• [THE INPUT]
****************

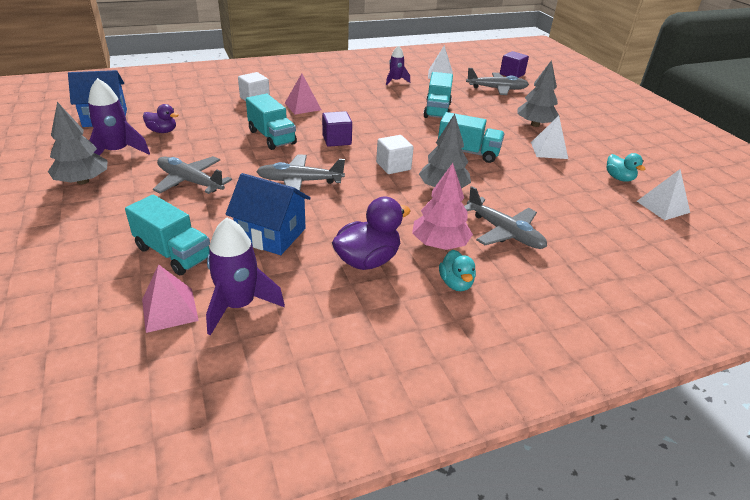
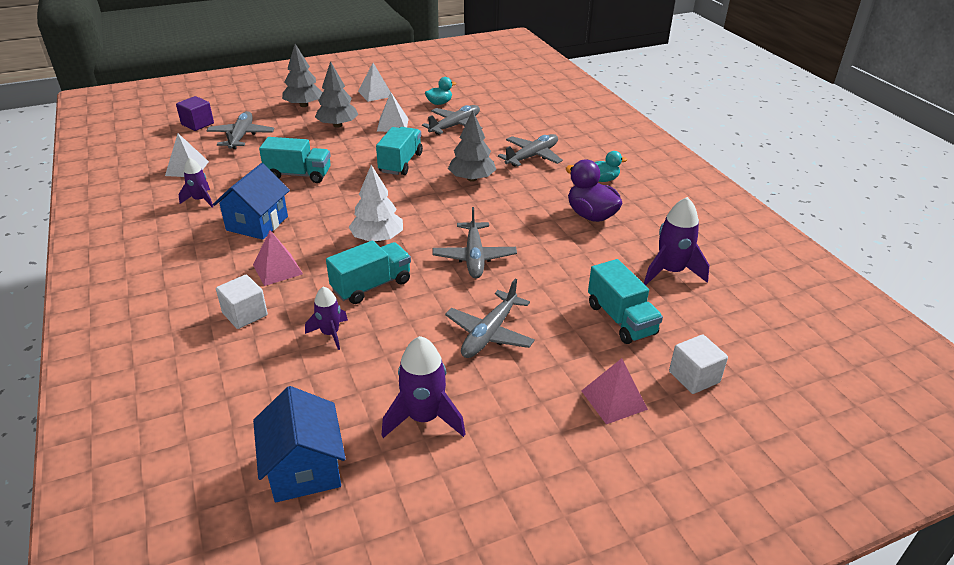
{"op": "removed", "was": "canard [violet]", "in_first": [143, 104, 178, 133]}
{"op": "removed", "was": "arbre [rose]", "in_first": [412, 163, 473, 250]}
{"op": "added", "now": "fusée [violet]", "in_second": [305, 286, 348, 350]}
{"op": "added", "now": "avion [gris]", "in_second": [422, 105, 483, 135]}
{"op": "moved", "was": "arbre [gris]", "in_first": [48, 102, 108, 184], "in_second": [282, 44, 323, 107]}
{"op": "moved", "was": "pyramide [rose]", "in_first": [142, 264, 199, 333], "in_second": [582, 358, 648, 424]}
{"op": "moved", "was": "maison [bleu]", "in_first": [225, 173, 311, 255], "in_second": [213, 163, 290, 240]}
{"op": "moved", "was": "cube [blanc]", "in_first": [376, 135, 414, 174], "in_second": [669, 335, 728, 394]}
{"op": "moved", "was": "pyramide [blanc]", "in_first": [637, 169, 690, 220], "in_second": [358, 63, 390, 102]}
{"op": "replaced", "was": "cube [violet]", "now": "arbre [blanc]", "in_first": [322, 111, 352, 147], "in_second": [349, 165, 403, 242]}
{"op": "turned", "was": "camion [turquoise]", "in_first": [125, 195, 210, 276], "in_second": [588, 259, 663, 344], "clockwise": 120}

****************

• [HOW TO COMPLETE THIS TASK]
Images stay out; the entries above are to be printed exactly.

• [RESPONSE TO THIS TASK]
{"op": "removed", "was": "canard [violet]", "in_first": [143, 104, 178, 133]}
{"op": "removed", "was": "arbre [rose]", "in_first": [412, 163, 473, 250]}
{"op": "added", "now": "fusée [violet]", "in_second": [305, 286, 348, 350]}
{"op": "added", "now": "avion [gris]", "in_second": [422, 105, 483, 135]}
{"op": "moved", "was": "arbre [gris]", "in_first": [48, 102, 108, 184], "in_second": [282, 44, 323, 107]}
{"op": "moved", "was": "pyramide [rose]", "in_first": [142, 264, 199, 333], "in_second": [582, 358, 648, 424]}
{"op": "moved", "was": "maison [bleu]", "in_first": [225, 173, 311, 255], "in_second": [213, 163, 290, 240]}
{"op": "moved", "was": "cube [blanc]", "in_first": [376, 135, 414, 174], "in_second": [669, 335, 728, 394]}
{"op": "moved", "was": "pyramide [blanc]", "in_first": [637, 169, 690, 220], "in_second": [358, 63, 390, 102]}
{"op": "replaced", "was": "cube [violet]", "now": "arbre [blanc]", "in_first": [322, 111, 352, 147], "in_second": [349, 165, 403, 242]}
{"op": "turned", "was": "camion [turquoise]", "in_first": [125, 195, 210, 276], "in_second": [588, 259, 663, 344], "clockwise": 120}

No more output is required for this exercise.